# DIRECTIONS:
Pull out every line of the records that contains the string "tuplet", copying each one in full.

** Begin AVAILABLE RECORDS **

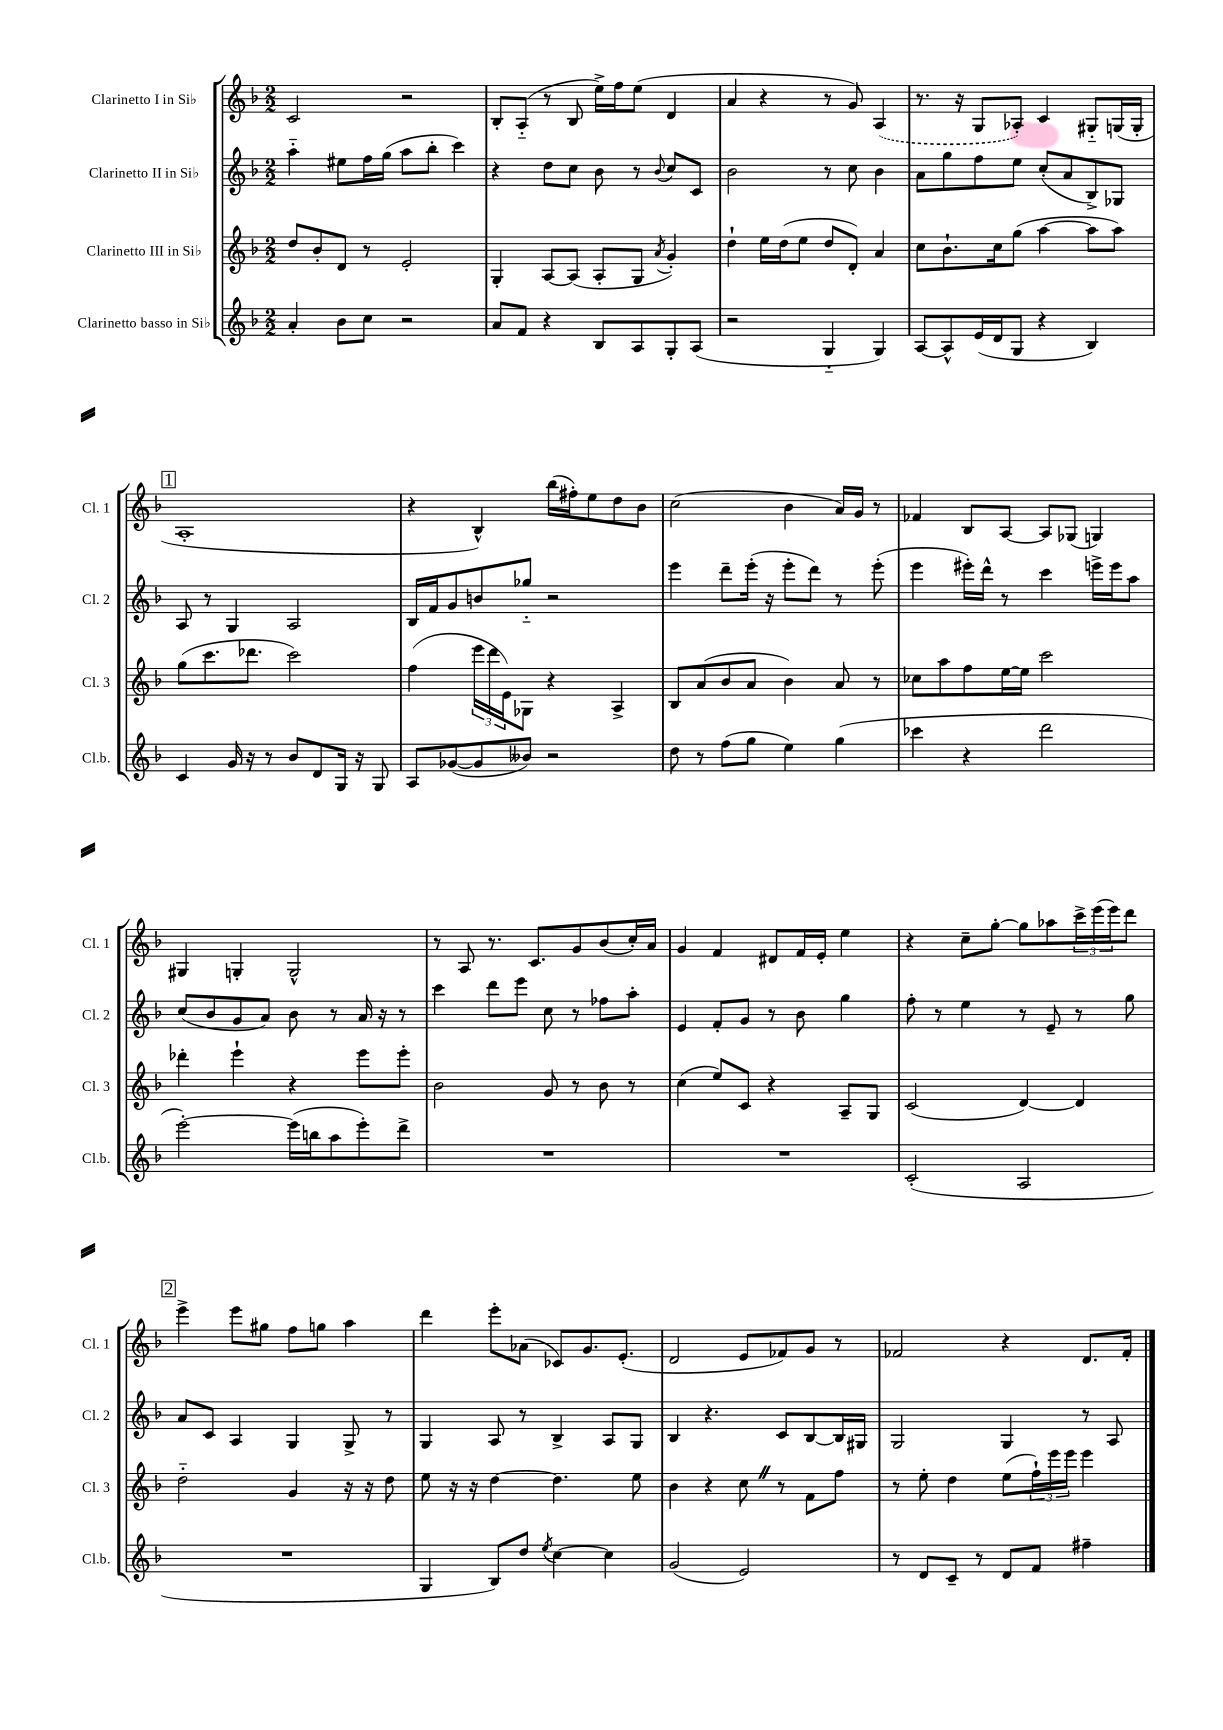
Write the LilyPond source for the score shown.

<<
\new StaffGroup <<
\new Staff = "s0" \with { instrumentName = "Clarinetto I in Sib" shortInstrumentName = "Cl. 1" } {
    \clef treble \key f \major \numericTimeSignature \time 2/2
    c'2 r2 |
    bes8-. a8-_( r8 bes8 e''16->) f''16 e''8( d'4 |
    a'4 r4 r8 g'8) \once \slurDashed a4( |
    r8. r16 g8 aes8-.) c'4 gis8-_ g16( g16-. |
    \mark \markup { \box "1" } a1-. |
    r4 bes4-^) bes''16( fis''16-.) e''8 d''8 bes'8 |
    c''2( bes'4 a'16) g'16 r8 |
    fes'4 bes8 a8~ a8 ges8( g4) |
    gis4 g4-. g2-^ |
    r8 a8 r8. c'8. g'8 bes'8( c''16-.) a'16 |
    g'4 f'4 dis'8 f'16 e'16-. e''4 |
    r4 c''8-- g''8~-. g''8 aes''8 \tuplet 3/2 { c'''16-> e'''16( e'''16) } d'''8 |
    \mark \markup { \box "2" } e'''4-> e'''8 gis''8 f''8 g''8 a''4 |
    d'''4 e'''8-. aes'8( ces'8) g'8. e'8.-.( |
    d'2 e'8 fes'8) g'8 r8 |
    fes'2 r4 d'8. fes'16-. \bar "|." |
}
\new Staff = "s1" \with { instrumentName = "Clarinetto II in Sib" shortInstrumentName = "Cl. 2" } {
    \clef treble \key f \major \numericTimeSignature \time 2/2
    a''4-_ eis''8 f''16 g''16( a''8 bes''8-. c'''4) |
    r4 d''8 c''8 bes'8 r8 \appoggiatura { bes'8 } c''8 c'8 |
    bes'2 r8 c''8 bes'4 |
    a'8 g''8 f''8 e''8 c''8-.( a'8 bes8->) ges8 |
    \mark \markup { \box "1" } a8 r8 g4 a2 |
    bes16 f'16 g'8 b'8 ges''8-_ r2 |
    e'''4 d'''8-- e'''16-.( r16 e'''8-. d'''8) r8 e'''8-.( |
    e'''4 eis'''16-.) d'''16-^ r8 c'''4 e'''16-> e'''16 a''8 |
    c''8( bes'8 g'8 a'8) bes'8 r8 a'16 r16 r8 |
    c'''4 d'''8 e'''8 c''8 r8 fes''8 a''8-. |
    e'4 f'8-. g'8 r8 bes'8 g''4 |
    f''8-. r8 e''4 r8 e'8-- r8 g''8 |
    \mark \markup { \box "2" } a'8 c'8 a4 g4 g8-> r8 |
    g4 a8 r8 bes4-> a8 g8 |
    bes4 r4. c'8 bes8~ bes16 gis16 |
    g2 g4 r8 a8 \bar "|." |
}
\new Staff = "s2" \with { instrumentName = "Clarinetto III in Sib" shortInstrumentName = "Cl. 3" } {
    \clef treble \key f \major \numericTimeSignature \time 2/2
    d''8 bes'8-. d'8 r8 e'2-. |
    g4-. a8~ a8( a8-. g8 \acciaccatura { a'8 } g'4-.) |
    d''4-! e''16 d''16( e''8 d''8 d'8-.) a'4 |
    c''8 bes'8.-! c''16 g''8( a''4~ a''8 a''8) |
    \mark \markup { \box "1" } g''8( c'''8. des'''8. c'''2) |
    f''4( \tuplet 3/2 { e'''16 d'''16 e'16) } ges8 r4 a4-> |
    bes8 a'8( bes'8 a'8 bes'4) a'8 r8 |
    ces''8 a''8 f''8 e''16~ e''16 c'''2 |
    des'''4-. e'''4-! r4 e'''8 e'''8-. |
    bes'2 g'8 r8 bes'8 r8 |
    c''4( e''8) c'8 r4 a8-- g8 |
    c'2( d'4~) d'4 |
    \mark \markup { \box "2" } d''2-_ g'4 r16 r16 d''8 |
    e''8 r16 r16 d''4~ d''4. e''8 |
    bes'4 r4 c''8 \once \override BreathingSign.text = \markup { \musicglyph "scripts.caesura.straight" } \breathe r8 f'8 f''8 |
    r8 e''8-. d''4 e''8( \tuplet 3/2 { f''16-!) e'''16 e'''16 } e'''4 \bar "|." |
}
\new Staff = "s3" \with { instrumentName = "Clarinetto basso in Sib" shortInstrumentName = "Cl.b." } {
    \clef treble \key f \major \numericTimeSignature \time 2/2
    a'4-. bes'8 c''8 r2 |
    a'8 f'8 r4 bes8 a8 g8-. a8( |
    r2 g4-_ g4) |
    a8~ a8-^ e'16( d'16 g8 r4 bes4) |
    \mark \markup { \box "1" } c'4 g'16 r16 r8 bes'8 d'8 g16 r16 g8 |
    a8 ges'8~( ges'8 beses'8) r2 |
    d''8 r8 f''8( g''8 e''4) g''4( |
    ces'''4 r4 d'''2 |
    e'''2~-.) e'''16( b''16 a''8 e'''8-.) d'''8-> |
    R1 |
    R1 |
    c'2-.( a2 |
    \mark \markup { \box "2" } R1 |
    g4 bes8) d''8 \acciaccatura { e''8 } c''4~ c''4 |
    g'2( e'2) |
    r8 d'8 c'8-- r8 d'8 f'8 fis''4-- \bar "|." |
}
>>
>>
\layout { \context { \Score \remove "Bar_number_engraver" } }
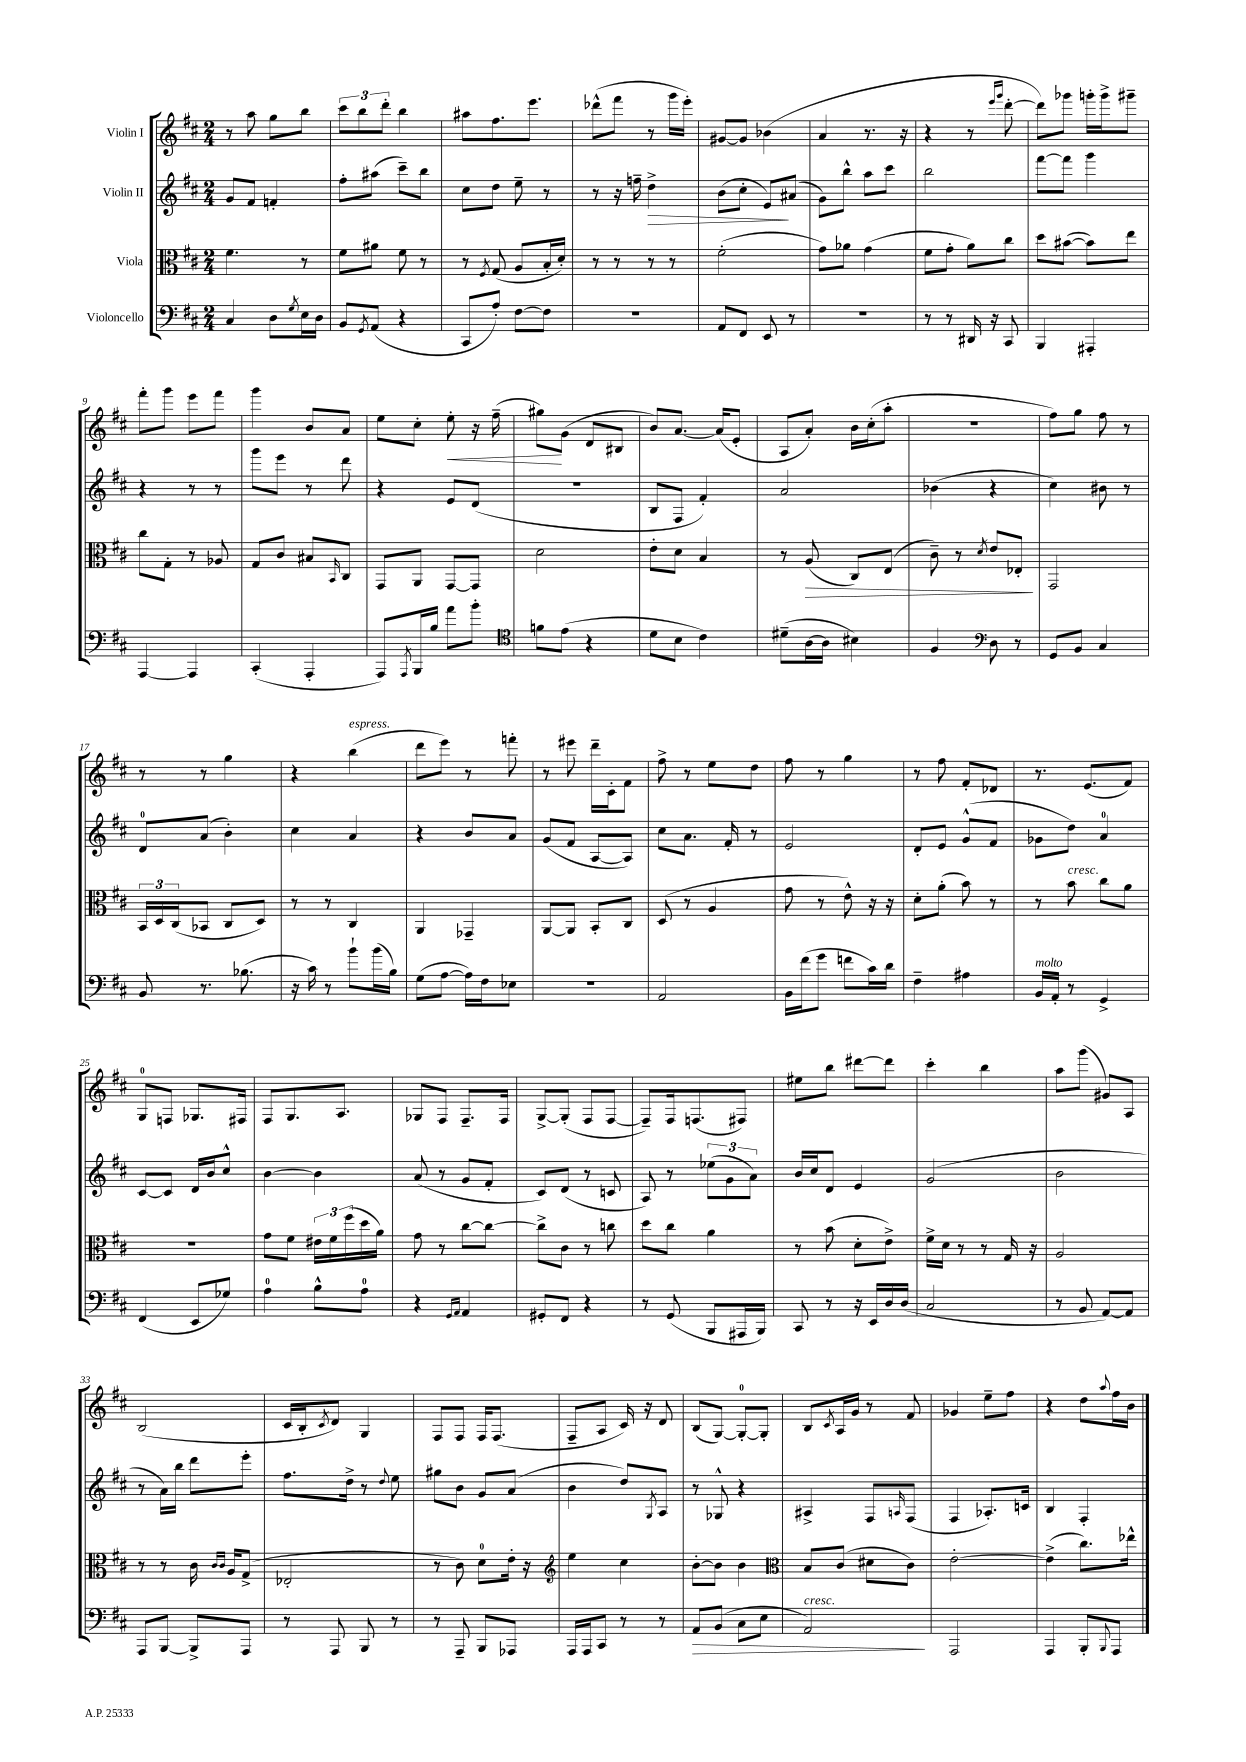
<<
\new StaffGroup <<
\new Staff = "s0" \with { instrumentName = "Violin I" } {
    \clef treble \key d \major \numericTimeSignature \time 2/4
    r8 a''8 g''8 b''8 |
    \tuplet 3/2 { cis'''8 b''8 d'''8-. } b''4 |
    ais''8 fis''8. e'''8. |
    des'''8-^( fis'''8 r8 g'''16 e'''16-.) |
    gis'8~ gis'8 bes'4( |
    a'4 r8. r16 |
    r4 r8 \grace { e'''16 g'''16 } d'''8~-. |
    d'''8) ges'''8 g'''16-. g'''16-> gis'''8-- |
    fis'''8-. g'''8 e'''8 fis'''8 |
    g'''4 b'8 a'8 |
    e''8 cis''8-. e''8-.\< r16 fis''16--( |
    gis''8\!) g'8( d'8 bis8 |
    b'8) a'8.~ a'16( e'8-. |
    a8 a'8-.) b'16 cis''16-.( a''8-. |
    r2 |
    fis''8) g''8 fis''8 r8 |
    r8 r8 g''4 |
    r4 b''4^\markup { \italic "espress." }( |
    d'''8 e'''8) r8 f'''8-. |
    r8 eis'''8 d'''16-- cis'16-. fis'8 |
    fis''8-> r8 e''8 d''8 |
    fis''8 r8 g''4 |
    r8 fis''8 fis'8-. des'8 |
    r8. e'8.( fis'8) |
    g8-0 f8 ges8. fis16 |
    fis8 g8. a8. |
    ges8 fis8 fis8.-- fis16 |
    g8~-> g8-.( fis8 fis8~ |
    fis8--) fis16 f8.( fis8) |
    eis''8 b''8 dis'''8~ dis'''8 |
    cis'''4-. b''4 |
    a''8 g'''8( gis'8) a8 |
    b2( |
    cis'16 b16-. \acciaccatura { cis'8 } d'8) g4 |
    fis8 fis8 fis16 fis8.( |
    fis8-- a8 cis'16) r16 d'8 |
    b8( g8~) g8-0~-. g8-. |
    b8 \acciaccatura { cis'8 } a16 g'16 r8 fis'8 |
    ges'4 e''8-- fis''8 |
    r4 d''8 \appoggiatura { a''8 } fis''16 b'16 \bar "|." |
}
\new Staff = "s1" \with { instrumentName = "Violin II" } {
    \clef treble \key d \major \numericTimeSignature \time 2/4
    g'8 fis'8 f'4-. |
    fis''8-. ais''8( cis'''8--) b''8 |
    cis''8 d''8 e''8-- r8 |
    r8 r16 f''16-- d''4->\> |
    b'8( cis''8-. e'8\!) ais'8( |
    g'8) b''8-^ a''8 cis'''8 |
    b''2 |
    fis'''8~ fis'''8 g'''4 |
    r4 r8 r8 |
    g'''8 e'''8 r8 d'''8 |
    r4 e'8 d'8( |
    R2 |
    b8 fis8 fis'4-.) |
    a'2 |
    bes'4( r4 |
    cis''4) bis'8 r8 |
    d'8-0 a'8( b'4-.) |
    cis''4 a'4 |
    r4 b'8 a'8 |
    g'8( fis'8 a8~ a8) |
    cis''8 a'8. fis'16-. r8 |
    e'2 |
    d'8-. e'8 g'8-^( fis'8 |
    ges'8 d''8) a'4-0 |
    cis'8~ cis'8 d'16 b'16 cis''8-^ |
    b'4~ b'4 |
    a'8( r8 g'8 fis'8-. |
    cis'8) d'8( r8 c'8 |
    a8) r8 \tuplet 3/2 { ees''8( g'8 a'8) } |
    b'16 cis''16 d'8 e'4 |
    g'2( |
    b'2 |
    r8 a'16) b''16 d'''8 e'''8-. |
    fis''8. d''16-> r8 \appoggiatura { d''8 } e''8 |
    gis''8 b'8 g'8 a'8( |
    b'4 d''8) \acciaccatura { g8 } a8 |
    r8 ges8-^ r4 |
    ais4-> fis8 \grace { a16 } fis8( |
    fis4 aes8.-.) c'16 |
    b4 fis4-. \bar "|." |
}
\new Staff = "s2" \with { instrumentName = "Viola" } {
    \clef alto \key d \major \numericTimeSignature \time 2/4
    fis'4. r8 |
    fis'8 ais'8 fis'8 r8 |
    r8 \acciaccatura { fis8 } g8( a8 b16-. d'16-.) |
    r8 r8 r8 r8 |
    fis'2-.( |
    g'8) aes'8 g'4( |
    fis'8 g'8-. a'8) cis''8 |
    d''8 bis'8~( bis'8) e''8 |
    cis''8 g8-. r8 aes8 |
    g8 cis'8 bis8 \grace { b,16 } cis8 |
    g,8 a,8 g,8~ g,8 |
    d'2 |
    e'8-. d'8 b4 |
    r8 a8\>( cis8) e8( |
    cis'8--) r8 \acciaccatura { d'8 } e'8 ees8-.\! |
    g,2 |
    \tuplet 3/2 { b,16 d16 cis16( } bes,8 cis8 d8) |
    r8 r8 cis4 |
    a,4 ges,4-- |
    a,8~ a,8 b,8-. cis8 |
    d8( r8 a4 |
    g'8 r8 e'8-^) r16 r16 |
    d'8-. a'8-.( b'8) r8 |
    r8 b'8^\markup { \italic "cresc." } cis''8 a'8 |
    R2 |
    g'8 fis'8 \tuplet 3/2 { eis'16 fis'16 fis''16( } d''16 a'16) |
    g'8 r8 cis''8~ cis''8~ |
    cis''8-> cis'8 r8 c''8 |
    d''8 cis''8 a'4 |
    r8 b'8( d'8-. e'8->) |
    fis'16-> d'16 r8 r8 g16 r16 |
    a2 |
    r8 r8 cis'16 \grace { cis'16 cis'16 } a16 g8->( |
    ees2-. |
    r8 cis'8) d'8-0 e'16-. r16 |
    \clef treble e''4 cis''4 |
    b'8~-. b'8 b'4 |
    \clef alto b8 cis'8( dis'8 cis'8) |
    e'2~-. |
    e'4->( cis''8.) ees''16-^ \bar "|." |
}
\new Staff = "s3" \with { instrumentName = "Violoncello" } {
    \clef bass \key d \major \numericTimeSignature \time 2/4
    cis4 d8 \acciaccatura { g8 } e16 d16 |
    b,8 \acciaccatura { g,8 } a,8( r4 |
    cis,8 a8-.) fis8~ fis8 |
    R2 |
    a,8 fis,8 e,8 r8 |
    r2 |
    r8 r8 dis,16 r16 cis,8 |
    b,,4 ais,,4-. |
    a,,4~ a,,4 |
    cis,4-.( a,,4-. |
    a,,8) \acciaccatura { a,,8 } b,,16 b16 a'8 b'8-. |
    \clef tenor f'8 e'8( r4 |
    d'8 b8 cis'4) |
    dis'8--( a16~ a16 bis4) |
    fis4 \clef bass d8 r8 |
    g,8 b,8 cis4 |
    b,8 r8. bes8.( |
    r16 cis'16) r8 b'8-! b'16( b16) |
    g8( a8~ a16) fis16 ees8 |
    r2 |
    a,2 |
    b,16 fis'16( g'8 f'8 cis'16) d'16 |
    fis4-- ais4 |
    b,16^\markup { \italic "molto" } a,16-. r8 g,4-> |
    fis,4( e,8 ges8) |
    a4-0 b8-^ a8-0 |
    r4 \grace { g,16 a,16 } a,4 |
    gis,8-. fis,8 r4 |
    r8 g,8( b,,8 ais,,16 b,,16) |
    cis,8 r8 r16 e,16 d16 d16( |
    cis2 |
    r8 b,8 a,8~) a,8 |
    a,,8 b,,8~ b,,8-> a,,8 |
    r8 a,,8 b,,8 r8 |
    r8 a,,8-- b,,8 aes,,8 |
    a,,16 a,,16 cis,8 r8 r8 |
    a,8\> b,8( cis8 e8 |
    a,2\!^\markup { \italic "cresc." }) |
    a,,2 |
    a,,4 b,,8-. \appoggiatura { b,,8 } a,,8 \bar "|." |
}
>>
>>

** End AVAILABLE RECORDS **

# CORRECT RESULT:
    r4 c''8-- g''8~-. g''8 aes''8 \tuplet 3/2 { c'''16-> e'''16( e'''16) } d'''8 |
    f''4( \tuplet 3/2 { e'''16 d'''16 e'16) } ges8 r4 a4-> |
    r8 e''8-. d''4 e''8( \tuplet 3/2 { f''16-!) e'''16 e'''16 } e'''4 \bar "|." |
    \tuplet 3/2 { cis'''8 b''8 d'''8-. } b''4 |
    a8) r8 \tuplet 3/2 { ees''8( g'8 a'8) } |
    \tuplet 3/2 { b,16 d16 cis16( } bes,8 cis8 d8) |
    g'8 fis'8 \tuplet 3/2 { eis'16 fis'16 fis''16( } d''16 a'16) |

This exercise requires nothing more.